- **TASK PROMPT**: Under this line are the records; write out word for word the part that begins at the line containing "turquoise pot [315,102,393,185]" and ends at the line containing "red pot [555,88,630,171]", and no more.

- **INFORMATION SHOWN**:
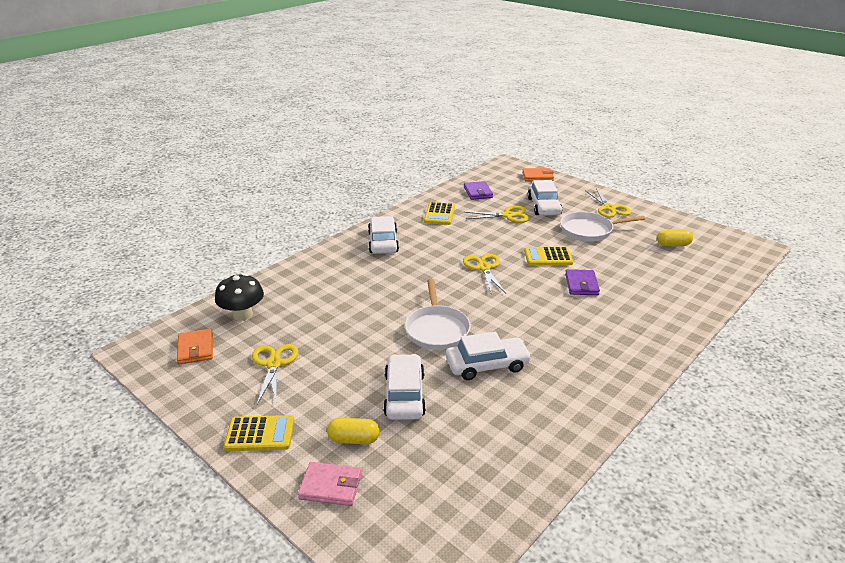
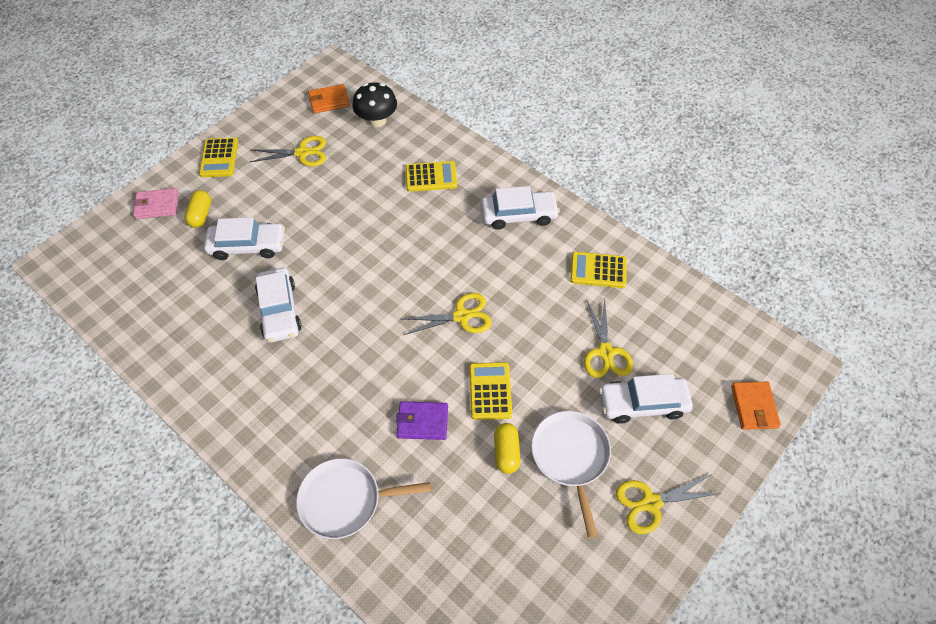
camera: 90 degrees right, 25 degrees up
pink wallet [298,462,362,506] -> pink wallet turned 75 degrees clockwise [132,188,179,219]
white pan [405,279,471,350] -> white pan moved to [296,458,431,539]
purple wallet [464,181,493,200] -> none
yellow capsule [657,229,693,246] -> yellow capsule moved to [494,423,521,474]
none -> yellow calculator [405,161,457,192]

---

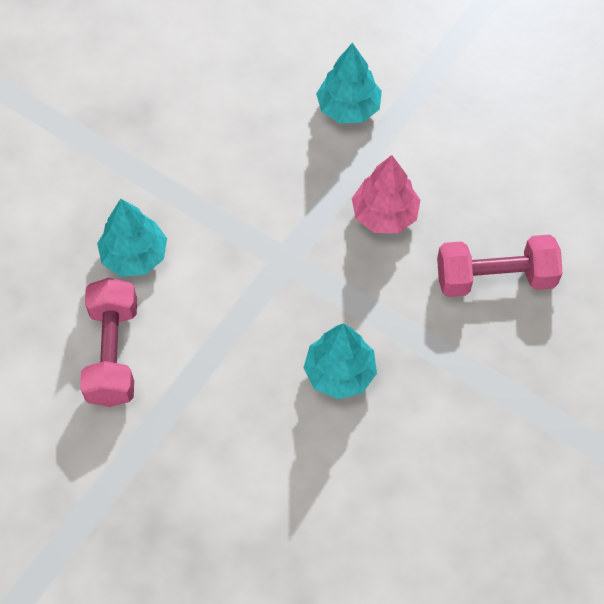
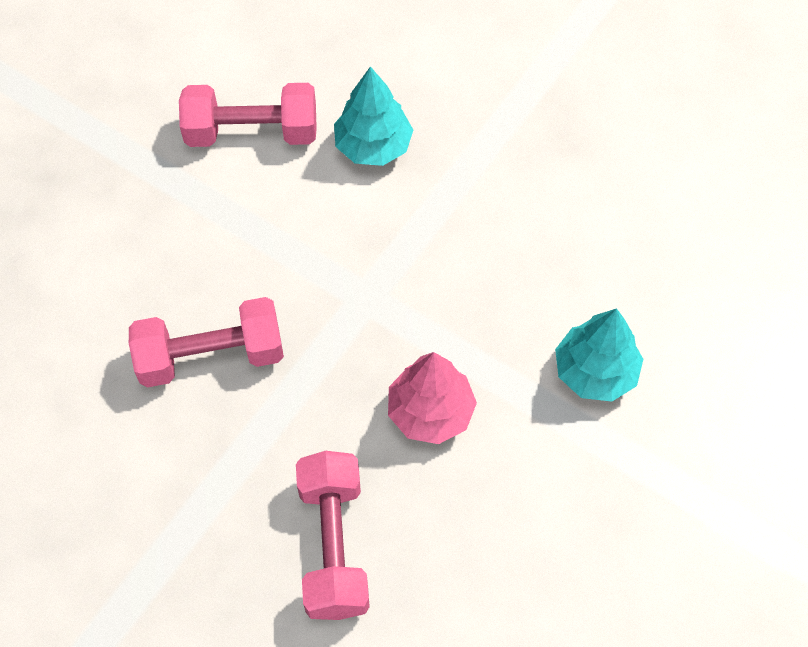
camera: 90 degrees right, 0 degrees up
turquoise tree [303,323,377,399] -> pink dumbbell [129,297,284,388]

--

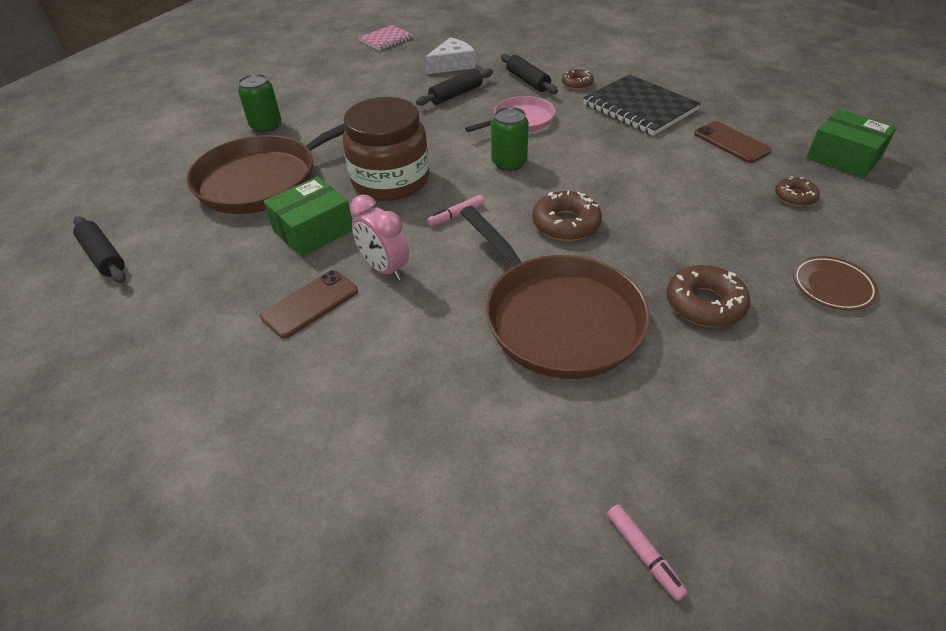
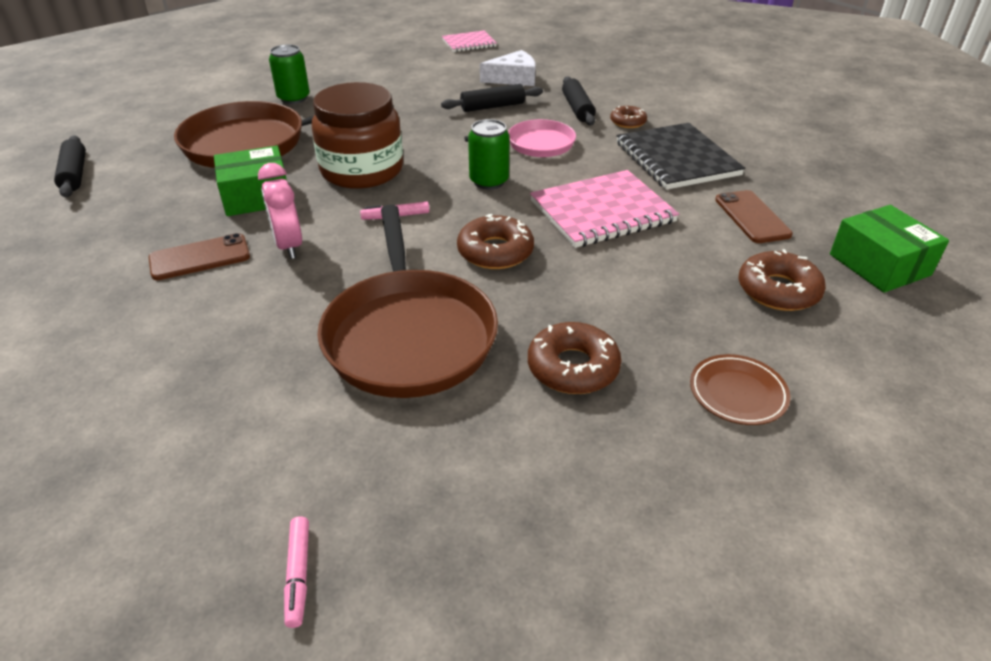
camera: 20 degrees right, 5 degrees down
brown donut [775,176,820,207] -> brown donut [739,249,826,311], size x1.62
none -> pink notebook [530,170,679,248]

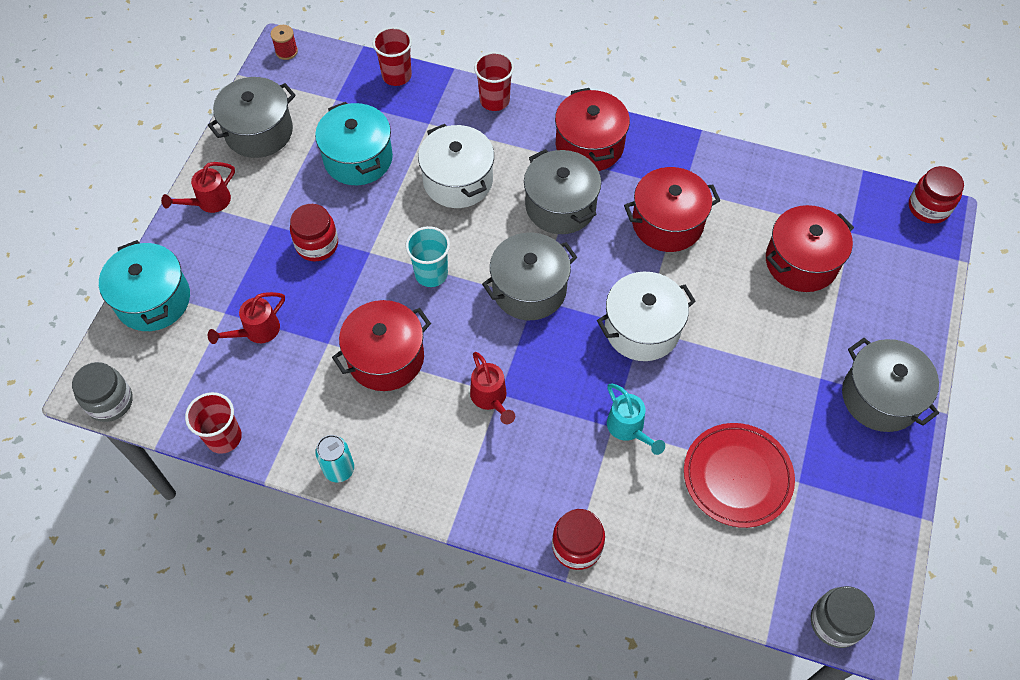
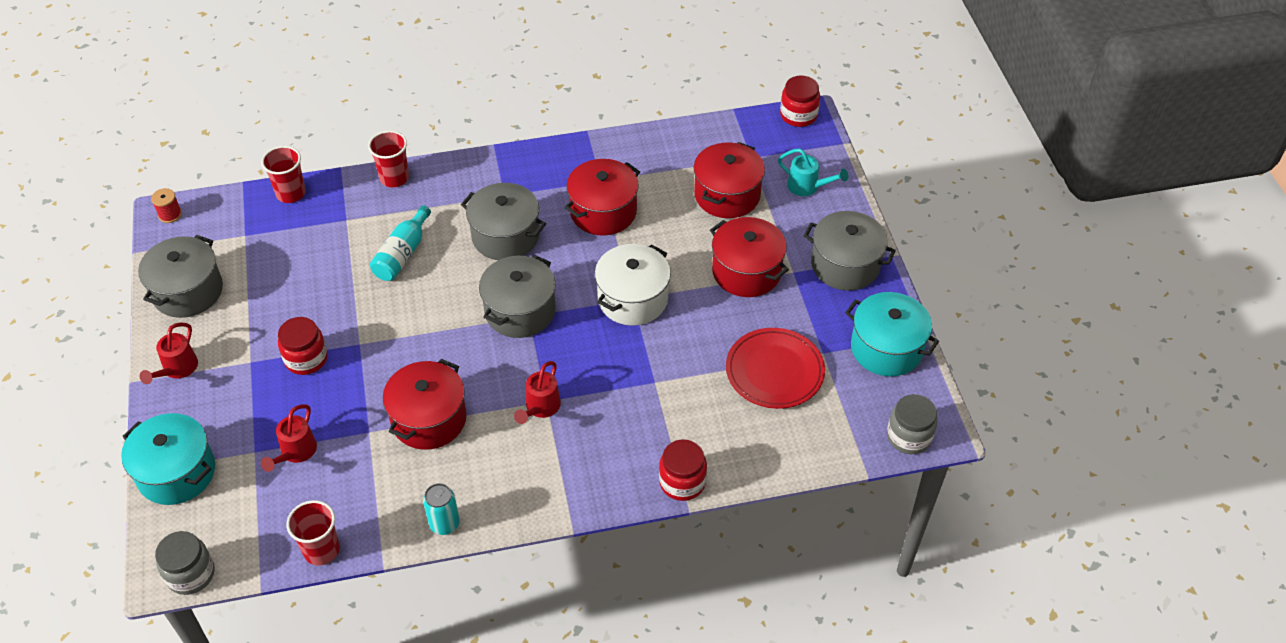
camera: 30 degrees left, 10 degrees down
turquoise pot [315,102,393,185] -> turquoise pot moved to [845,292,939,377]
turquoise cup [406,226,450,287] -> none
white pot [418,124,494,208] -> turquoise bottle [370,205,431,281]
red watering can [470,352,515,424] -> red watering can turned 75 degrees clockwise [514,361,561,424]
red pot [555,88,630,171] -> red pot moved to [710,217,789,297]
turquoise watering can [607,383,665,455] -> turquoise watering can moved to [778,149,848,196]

- **RESPONSE**:
turquoise pot [315,102,393,185] -> turquoise pot moved to [845,292,939,377]
turquoise cup [406,226,450,287] -> none
white pot [418,124,494,208] -> turquoise bottle [370,205,431,281]
red watering can [470,352,515,424] -> red watering can turned 75 degrees clockwise [514,361,561,424]
red pot [555,88,630,171] -> red pot moved to [710,217,789,297]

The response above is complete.